▶ _Exercise goal_: Although the entries contain pictures, repeat only their words, exactly as written.

[Items from a data source]
+---+
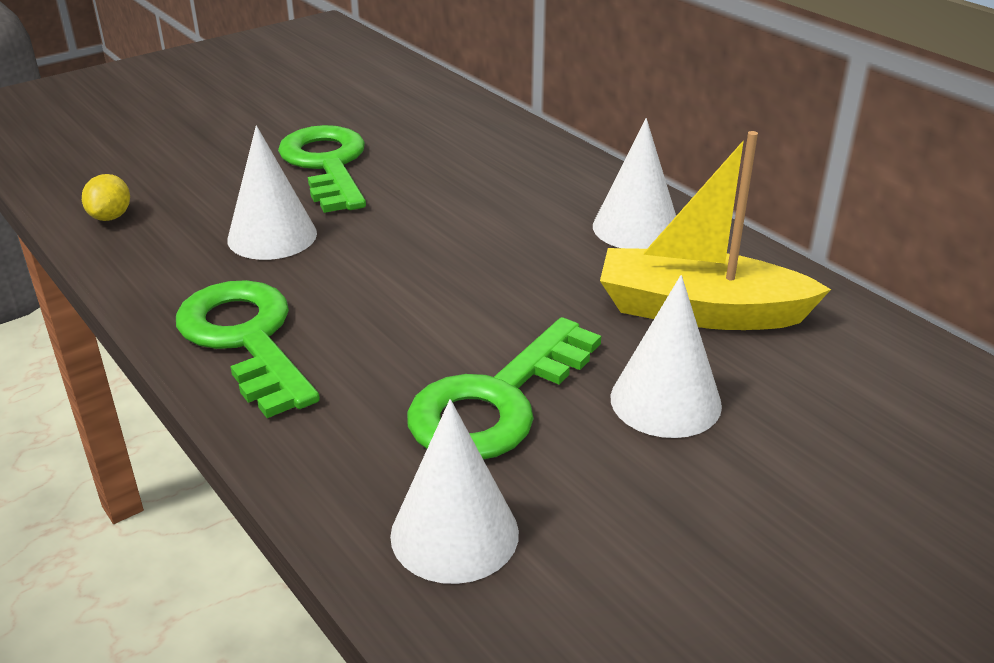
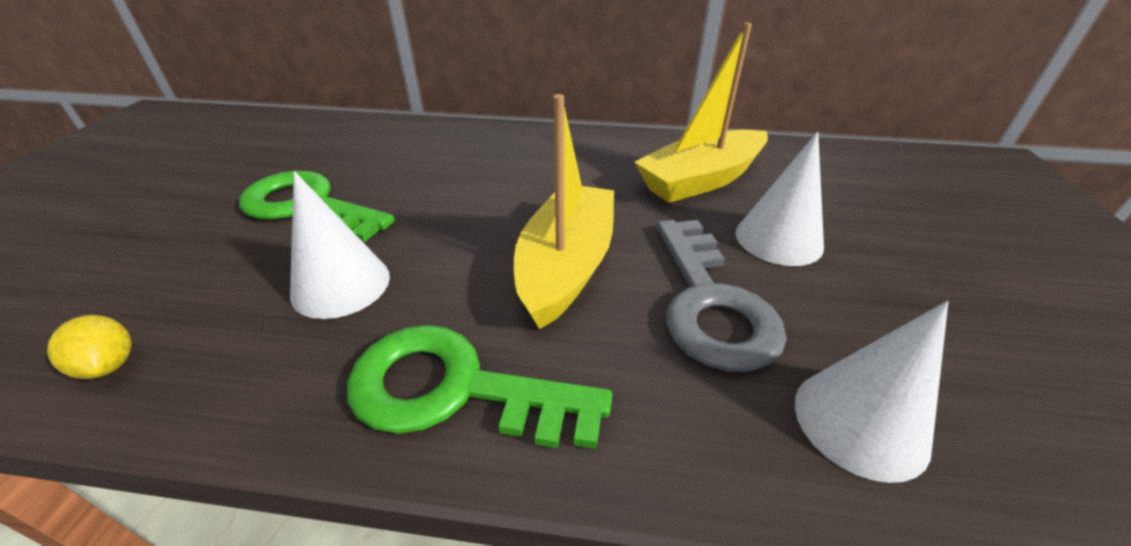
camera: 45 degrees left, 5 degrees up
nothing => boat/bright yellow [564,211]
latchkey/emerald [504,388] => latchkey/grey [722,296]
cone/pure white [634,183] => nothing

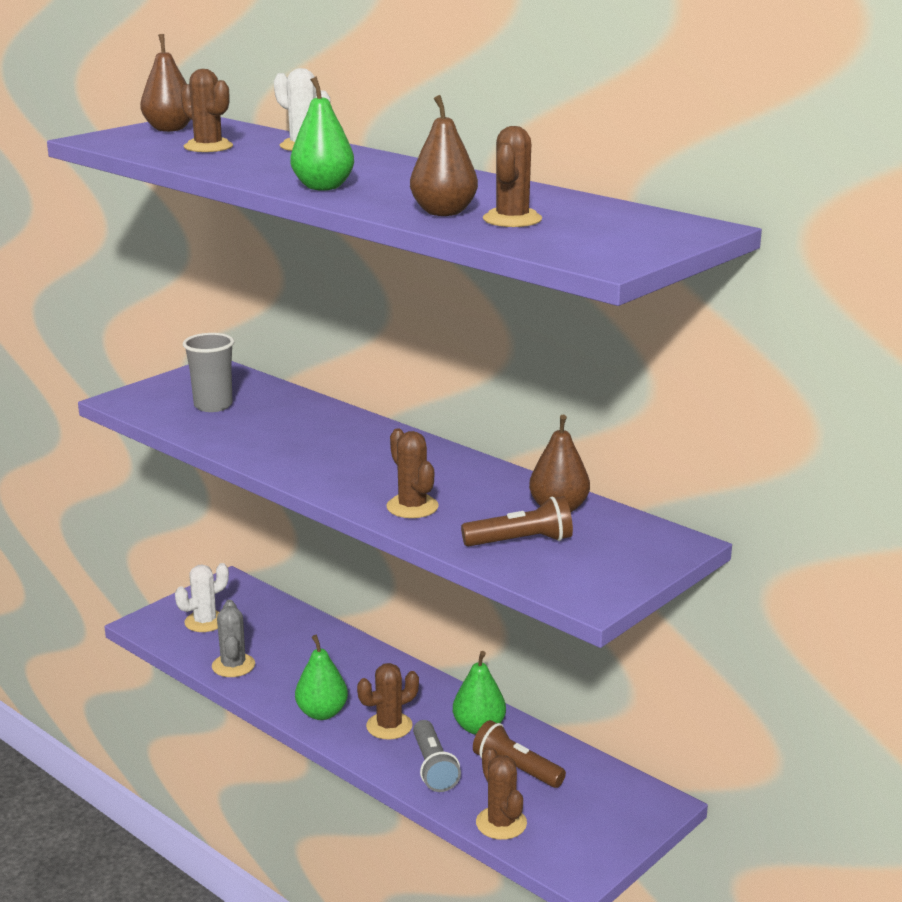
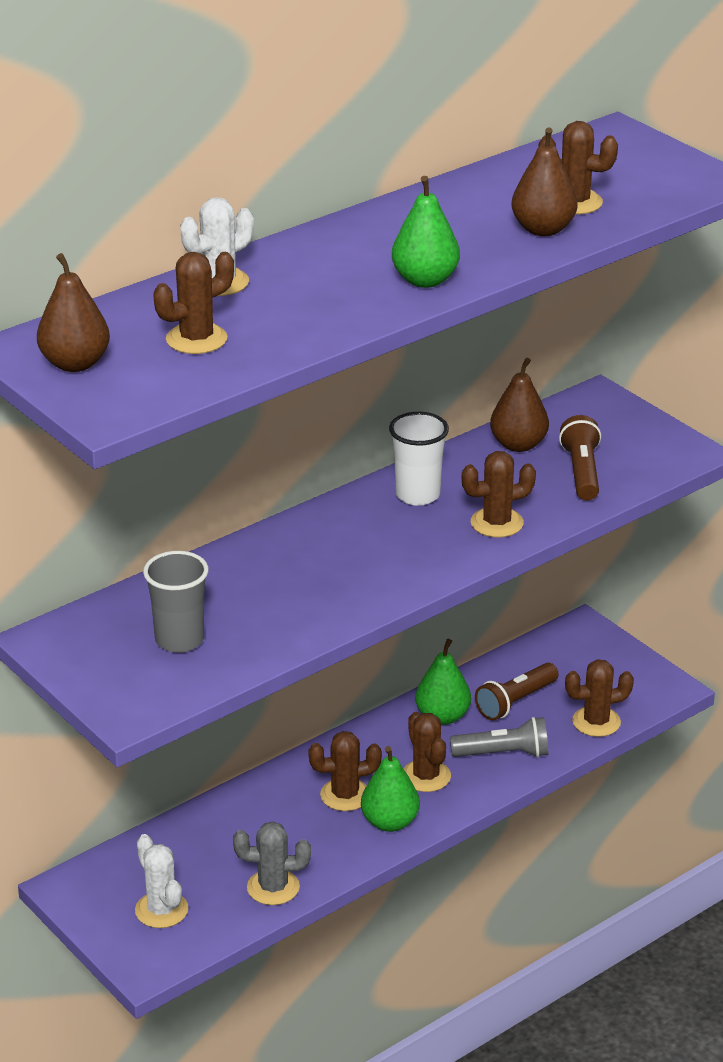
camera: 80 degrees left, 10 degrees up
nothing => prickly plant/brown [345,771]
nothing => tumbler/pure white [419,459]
+---+
▶ _Expected output_:
camera: 45 degrees left, 5 degrees up
nothing => boat/bright yellow [564,211]
latchkey/emerald [504,388] => latchkey/grey [722,296]
cone/pure white [634,183] => nothing

camera: 80 degrees left, 10 degrees up
nothing => prickly plant/brown [345,771]
nothing => tumbler/pure white [419,459]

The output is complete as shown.